**PROVIDED MATERIAL:**
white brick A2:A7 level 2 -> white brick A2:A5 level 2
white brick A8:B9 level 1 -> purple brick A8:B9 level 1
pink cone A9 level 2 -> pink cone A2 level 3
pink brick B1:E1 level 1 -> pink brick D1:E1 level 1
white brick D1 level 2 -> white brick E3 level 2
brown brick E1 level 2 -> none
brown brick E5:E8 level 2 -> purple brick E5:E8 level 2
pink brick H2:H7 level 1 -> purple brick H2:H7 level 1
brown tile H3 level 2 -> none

* * *

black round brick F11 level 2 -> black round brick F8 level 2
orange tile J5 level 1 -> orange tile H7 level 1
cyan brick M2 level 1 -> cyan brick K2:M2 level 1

**EXERCISE PROMPT:** Within the data above, pick out all lines holding the word "pink".

**COMPLETED EXERCISE:**
pink cone A9 level 2 -> pink cone A2 level 3
pink brick B1:E1 level 1 -> pink brick D1:E1 level 1
pink brick H2:H7 level 1 -> purple brick H2:H7 level 1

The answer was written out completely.